## WORK INSTRUCTION
Taking the material as a whole, state how many of its lines contain "orange". Write the number and nothing more.

## PROVIDED ENTRIES
--

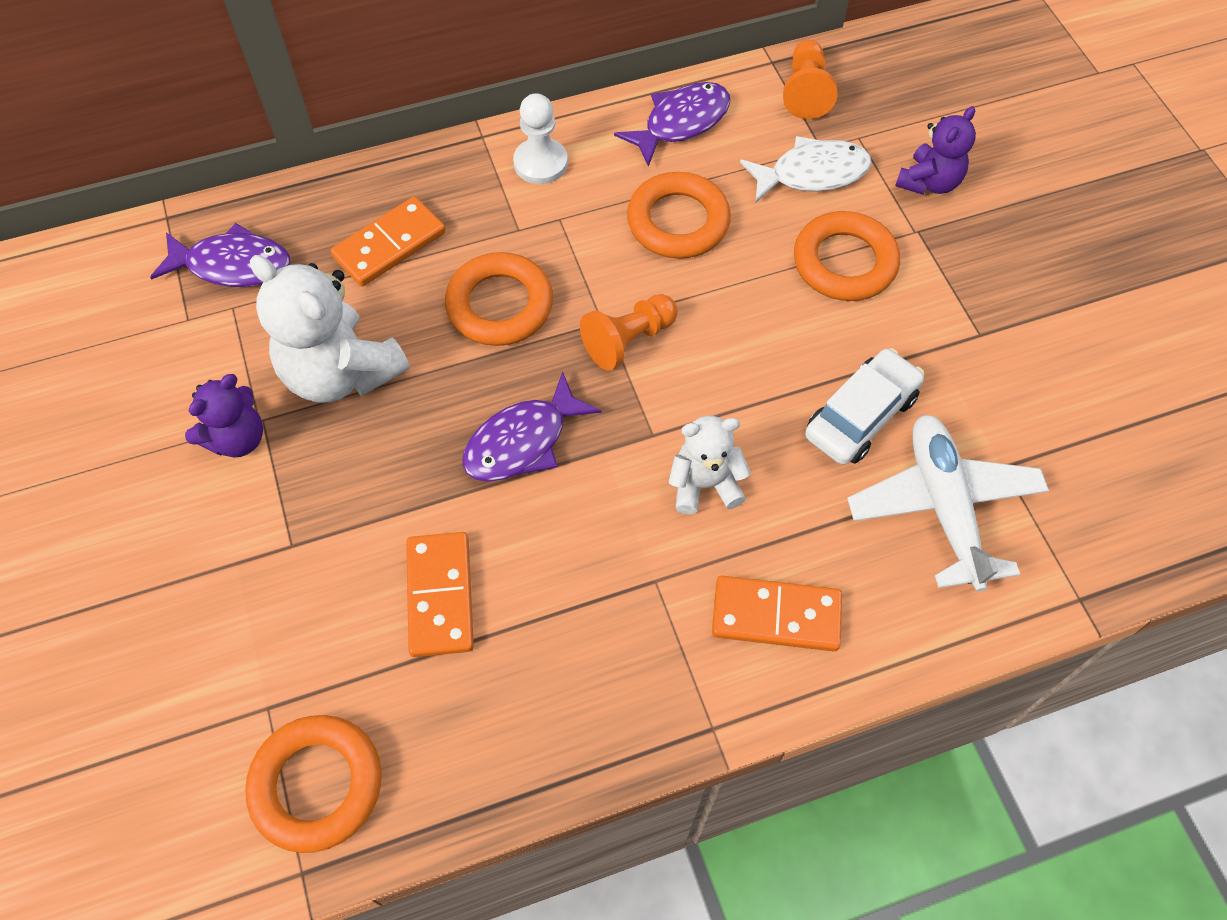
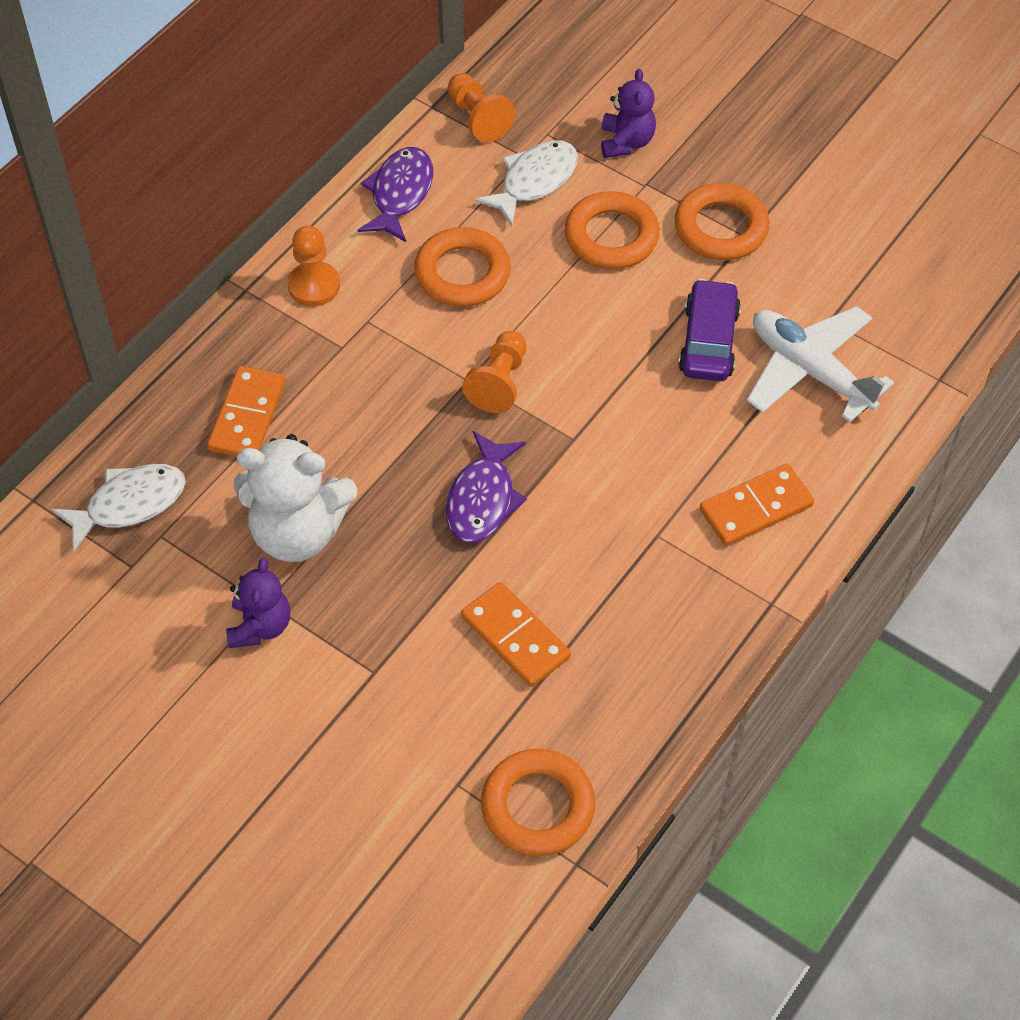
camera: 35 degrees left, 5 degrees down
(232, 265) = (129, 504): purple fish -> white fish
(500, 305) = (378, 412): orange ring -> orange ring (721, 228)
(540, 163) = (314, 286): white pawn -> orange pawn
(704, 484) = (638, 451): white teddy bear -> none
(860, 416) = (708, 341): white car -> purple car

--

## SOLUTION
2